ASSIGNED TASK => Within the records below is a range that opens at the line with "IC3: TPS61040 -> SX1308" and closes at the line with "C10: 2.2uF (JP2/2, N2) -> none". Return that range word for word, both ends included, and only that range.

-------- DATA SECTION --------

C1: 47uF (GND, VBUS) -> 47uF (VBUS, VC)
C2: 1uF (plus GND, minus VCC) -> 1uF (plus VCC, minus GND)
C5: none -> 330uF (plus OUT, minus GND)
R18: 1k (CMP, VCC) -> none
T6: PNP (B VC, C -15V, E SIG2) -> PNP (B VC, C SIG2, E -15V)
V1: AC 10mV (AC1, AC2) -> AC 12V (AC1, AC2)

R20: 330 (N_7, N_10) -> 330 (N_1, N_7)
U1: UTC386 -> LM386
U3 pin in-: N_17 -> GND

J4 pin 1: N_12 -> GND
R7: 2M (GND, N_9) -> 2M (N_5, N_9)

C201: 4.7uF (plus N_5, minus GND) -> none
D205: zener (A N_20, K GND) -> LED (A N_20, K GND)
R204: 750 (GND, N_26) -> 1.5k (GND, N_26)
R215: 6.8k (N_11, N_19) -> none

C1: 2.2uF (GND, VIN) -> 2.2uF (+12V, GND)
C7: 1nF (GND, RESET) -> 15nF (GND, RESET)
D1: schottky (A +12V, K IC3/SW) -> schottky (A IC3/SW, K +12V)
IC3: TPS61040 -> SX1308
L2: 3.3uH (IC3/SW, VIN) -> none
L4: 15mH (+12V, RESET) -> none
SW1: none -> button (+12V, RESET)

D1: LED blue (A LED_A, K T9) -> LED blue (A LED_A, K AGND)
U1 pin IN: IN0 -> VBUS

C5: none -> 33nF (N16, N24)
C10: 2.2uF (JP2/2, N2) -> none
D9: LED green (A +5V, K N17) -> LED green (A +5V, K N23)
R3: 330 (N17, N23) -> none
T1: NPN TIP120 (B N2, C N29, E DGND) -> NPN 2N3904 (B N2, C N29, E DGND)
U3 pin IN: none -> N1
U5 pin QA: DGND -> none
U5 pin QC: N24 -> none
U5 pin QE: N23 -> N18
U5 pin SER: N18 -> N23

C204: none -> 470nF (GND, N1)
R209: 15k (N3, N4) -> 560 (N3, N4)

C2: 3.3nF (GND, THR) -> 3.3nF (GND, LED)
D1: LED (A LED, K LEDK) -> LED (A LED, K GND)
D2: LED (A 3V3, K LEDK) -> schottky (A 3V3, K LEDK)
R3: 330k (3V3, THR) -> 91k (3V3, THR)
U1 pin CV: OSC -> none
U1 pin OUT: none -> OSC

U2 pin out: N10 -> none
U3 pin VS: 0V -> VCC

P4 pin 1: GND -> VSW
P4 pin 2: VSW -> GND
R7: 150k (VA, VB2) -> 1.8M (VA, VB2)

--------

RESULT OF THE EXERCISE =>
IC3: TPS61040 -> SX1308
L2: 3.3uH (IC3/SW, VIN) -> none
L4: 15mH (+12V, RESET) -> none
SW1: none -> button (+12V, RESET)

D1: LED blue (A LED_A, K T9) -> LED blue (A LED_A, K AGND)
U1 pin IN: IN0 -> VBUS

C5: none -> 33nF (N16, N24)
C10: 2.2uF (JP2/2, N2) -> none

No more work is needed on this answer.